→ **What the exercise asks**: Render every line of the records below as a numbered list, skipping any blank lines and leaving the pictures out.

>> begin Material to process

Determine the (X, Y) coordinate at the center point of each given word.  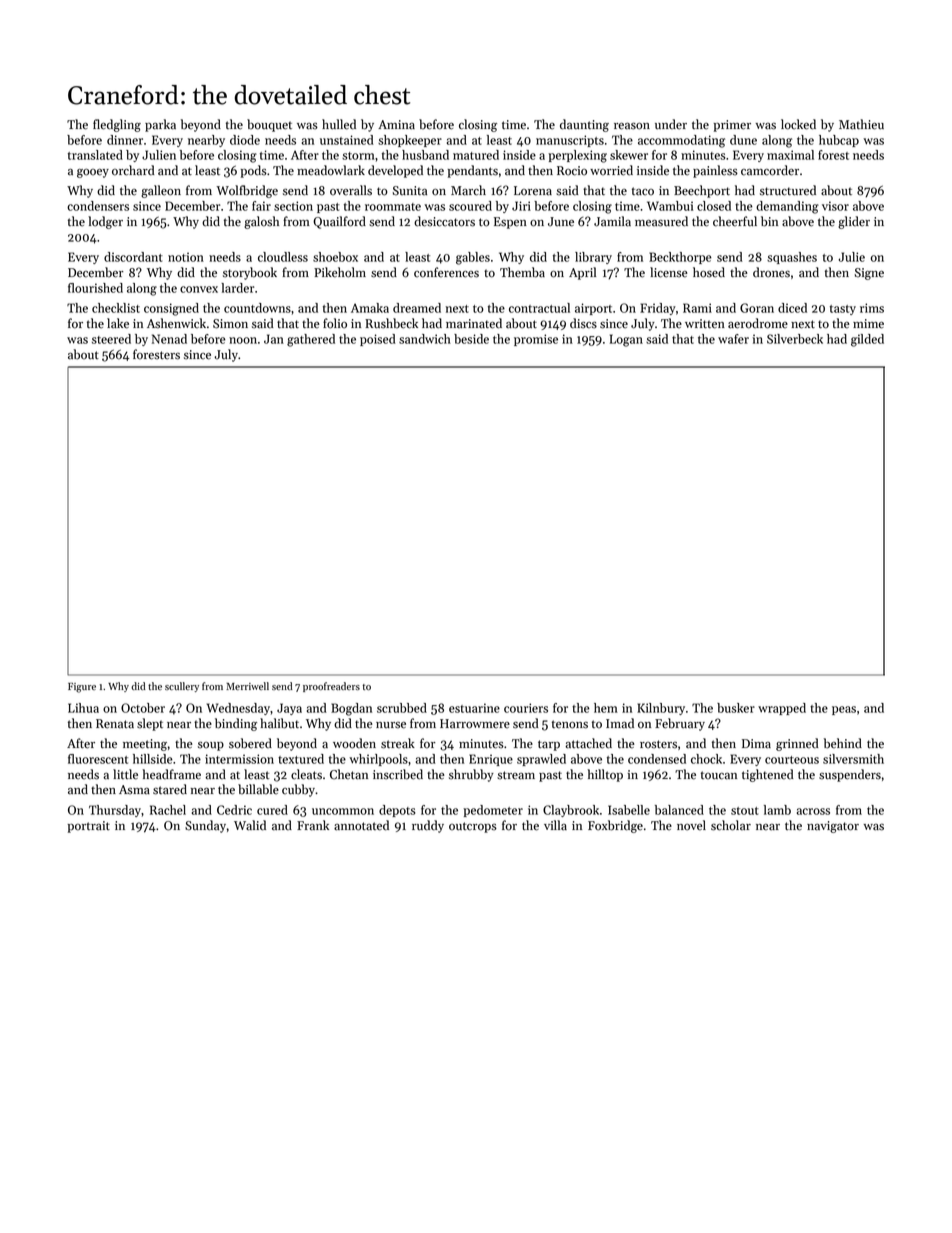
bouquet (269, 125)
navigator (833, 827)
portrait (88, 827)
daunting (584, 125)
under (671, 124)
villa (555, 825)
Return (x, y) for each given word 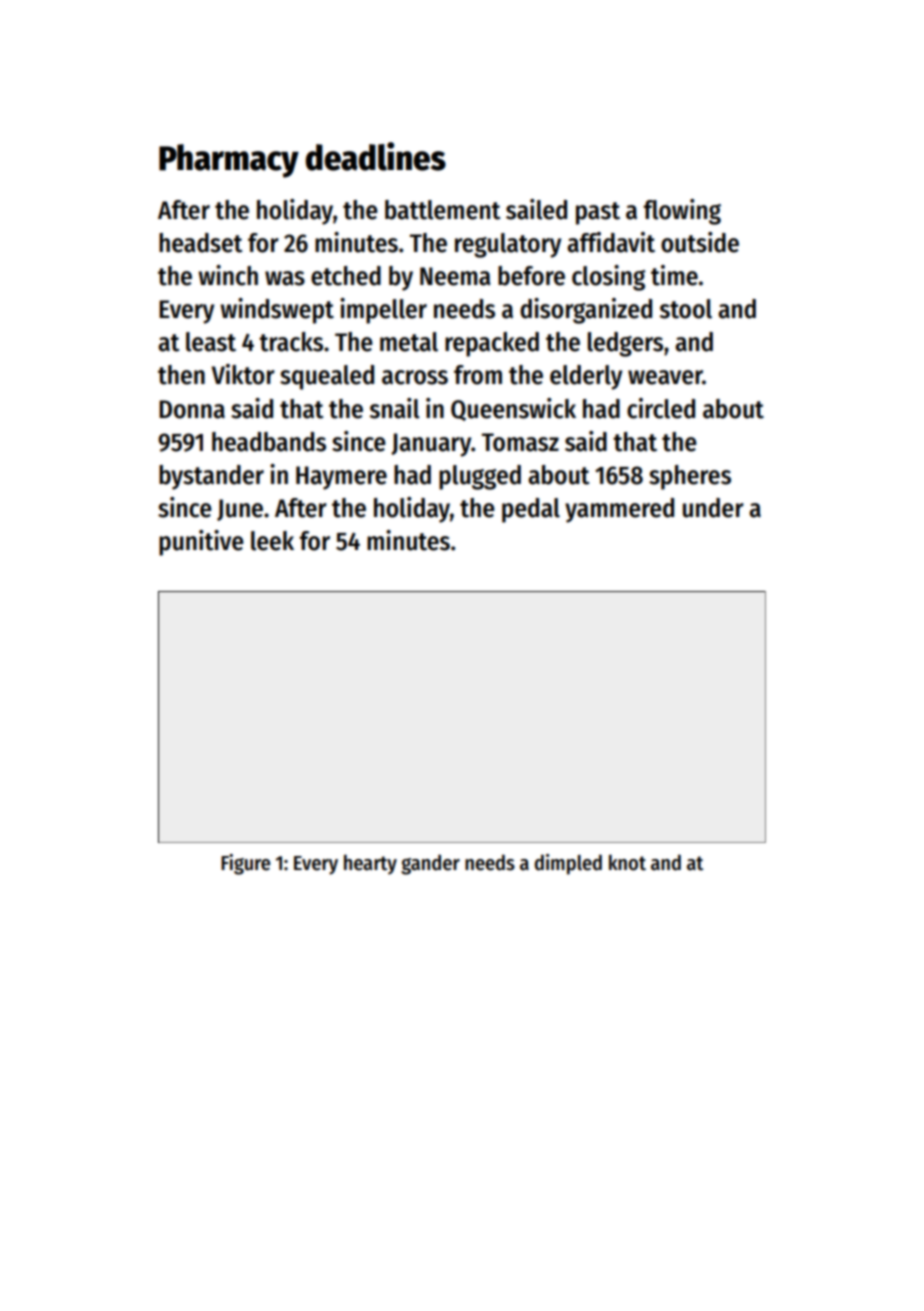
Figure (245, 864)
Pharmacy (229, 161)
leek (272, 541)
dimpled (568, 864)
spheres (690, 477)
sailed (536, 209)
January (431, 445)
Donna (192, 409)
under (713, 508)
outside (700, 242)
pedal (531, 510)
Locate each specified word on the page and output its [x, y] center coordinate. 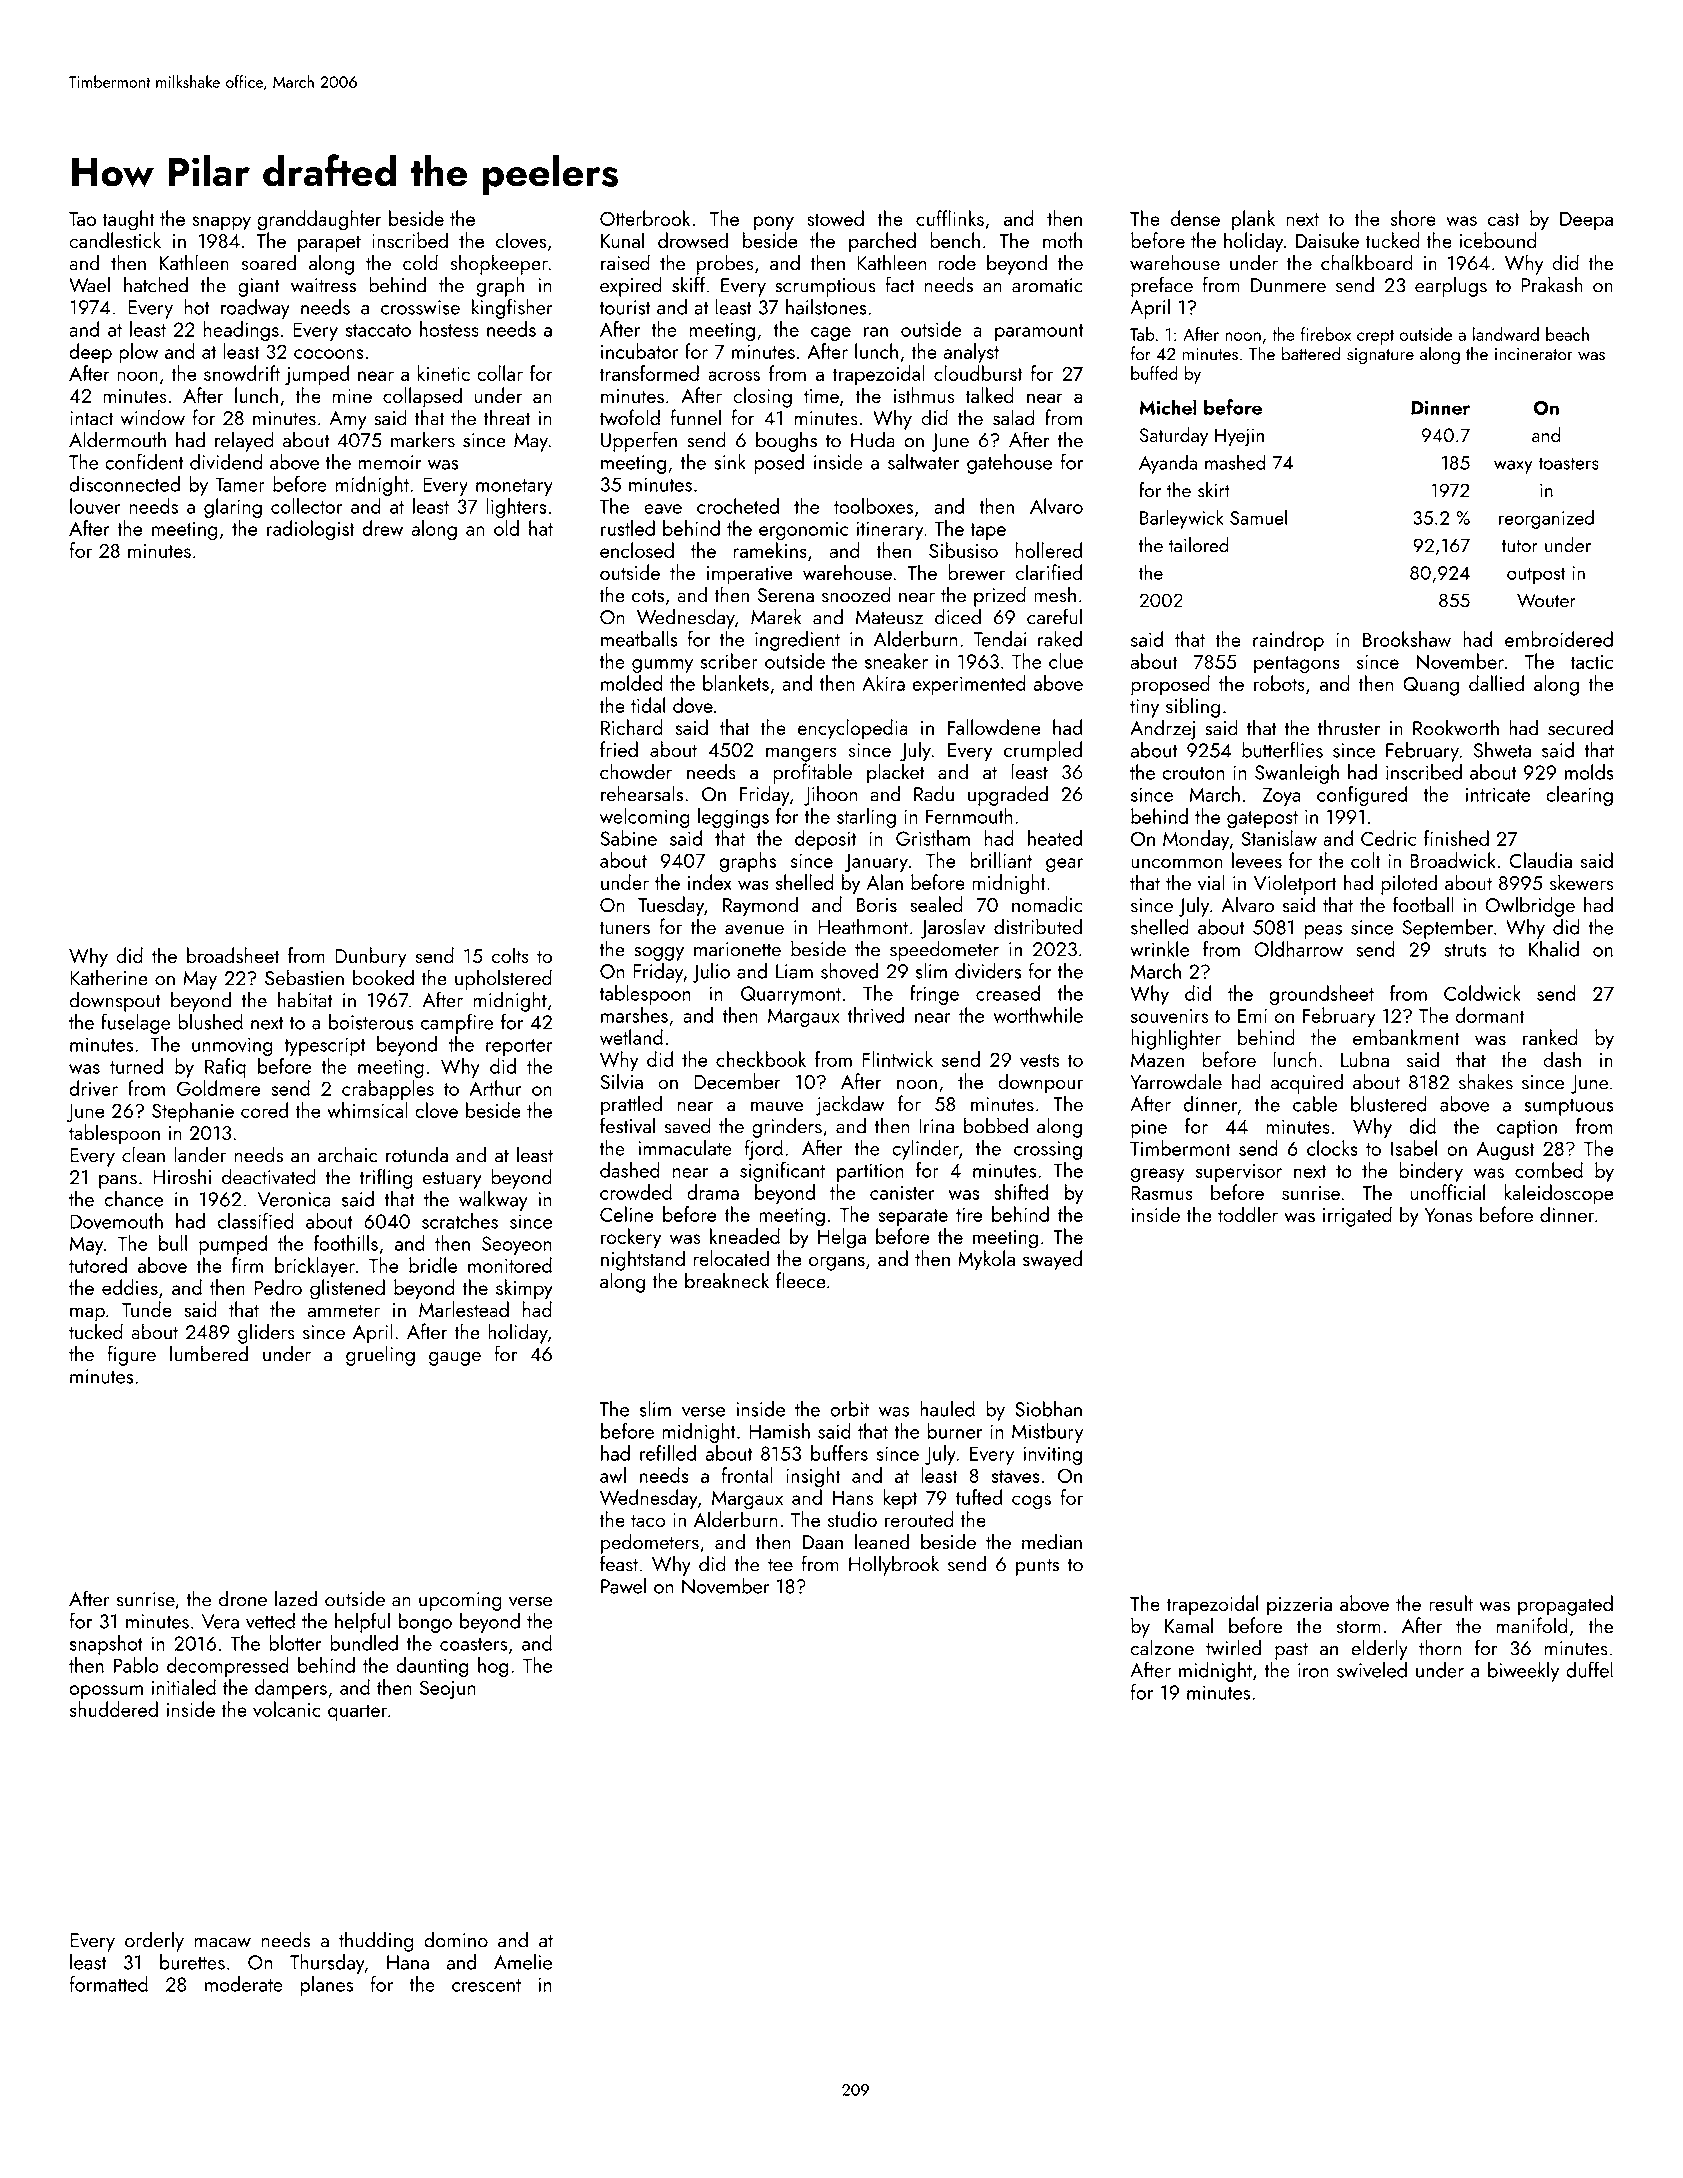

>> end Material to process

→ **Exercise result**:
1. Determine the (X, Y) coordinate at the center point of each given word.  
2. bouquet (269, 125)
3. navigator (833, 827)
4. portrait (88, 827)
5. daunting (584, 125)
6. under (671, 124)
7. villa (555, 825)
8. Return (x, y) for each given word 
9. Figure (245, 864)
10. Pharmacy (229, 161)
11. leek (272, 541)
12. dimpled (568, 864)
13. spheres (690, 477)
14. sailed (536, 209)
15. January (431, 445)
16. Donna (192, 409)
17. under (713, 508)
18. outside (700, 242)
19. pedal (531, 510)
20. Locate each specified word on the page and output its [x, y] center coordinate. 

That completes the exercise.